**WHAT YOU HAVE TO DO**
Your answer should be the records again, unchanged in wording and free of images.

(SUPPLIED DATA begins)

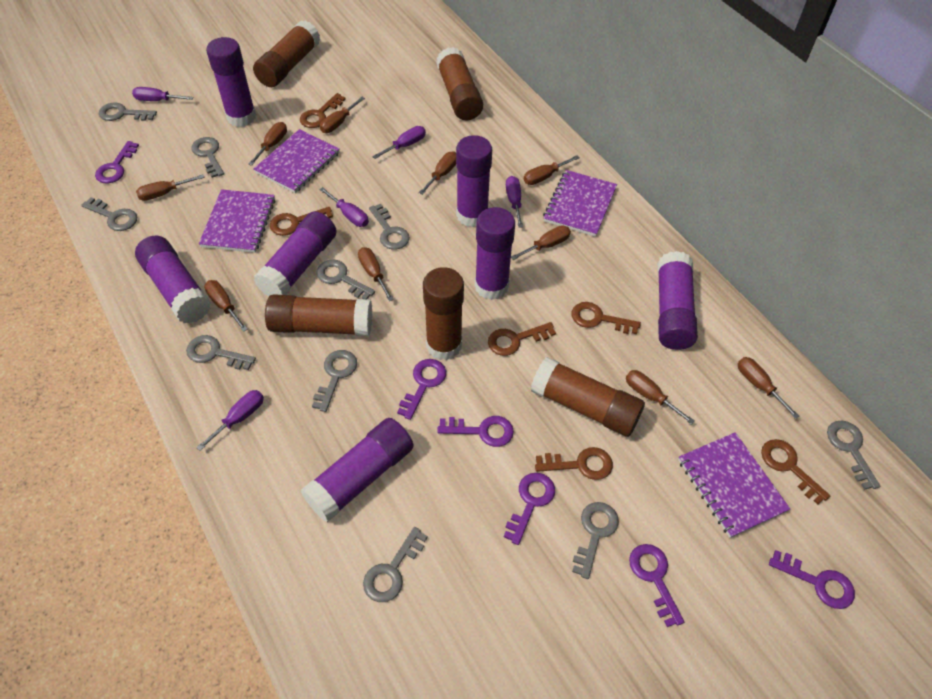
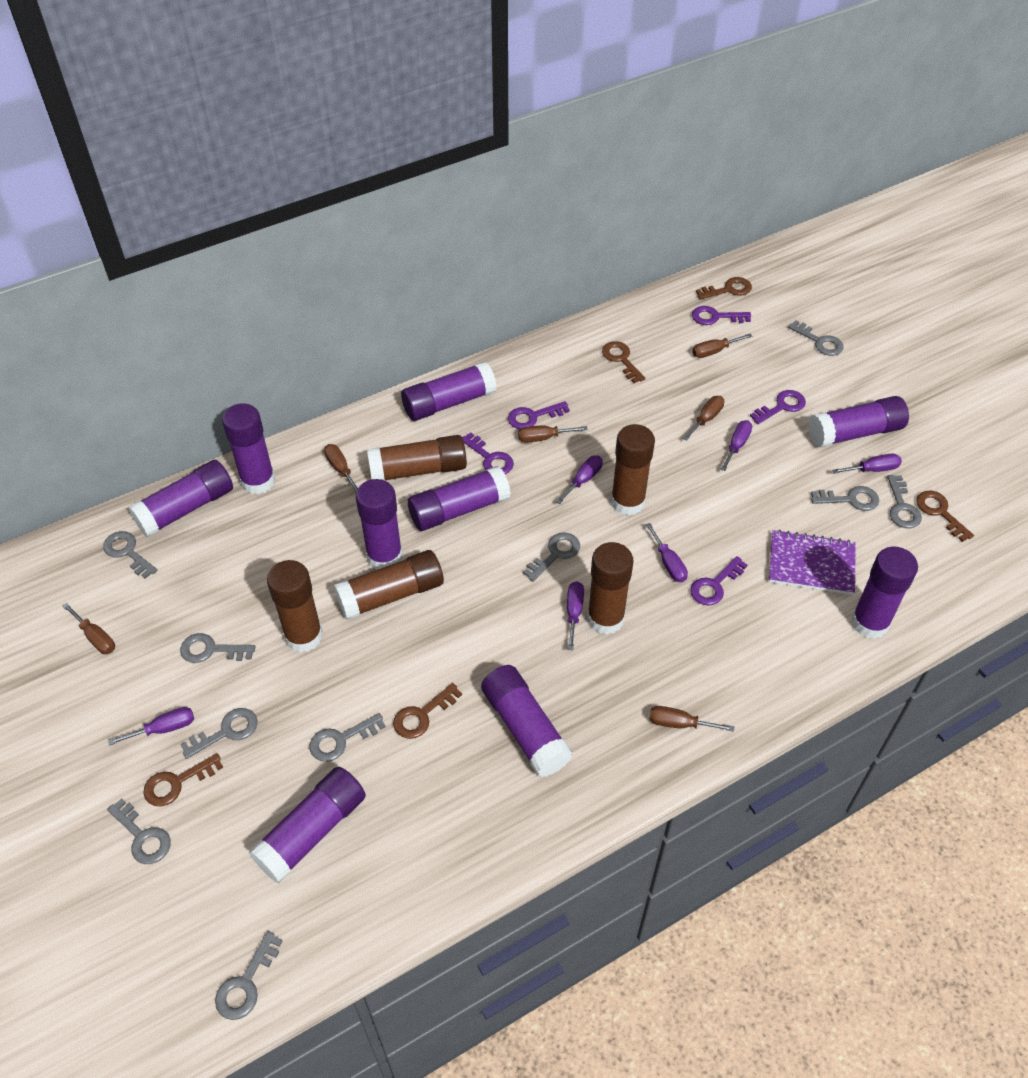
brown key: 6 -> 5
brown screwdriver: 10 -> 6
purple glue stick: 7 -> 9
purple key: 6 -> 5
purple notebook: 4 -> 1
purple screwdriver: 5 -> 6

(SUPPLIED DATA ends)

**FINAL ANSWER**
brown key: 6 -> 5
brown screwdriver: 10 -> 6
purple glue stick: 7 -> 9
purple key: 6 -> 5
purple notebook: 4 -> 1
purple screwdriver: 5 -> 6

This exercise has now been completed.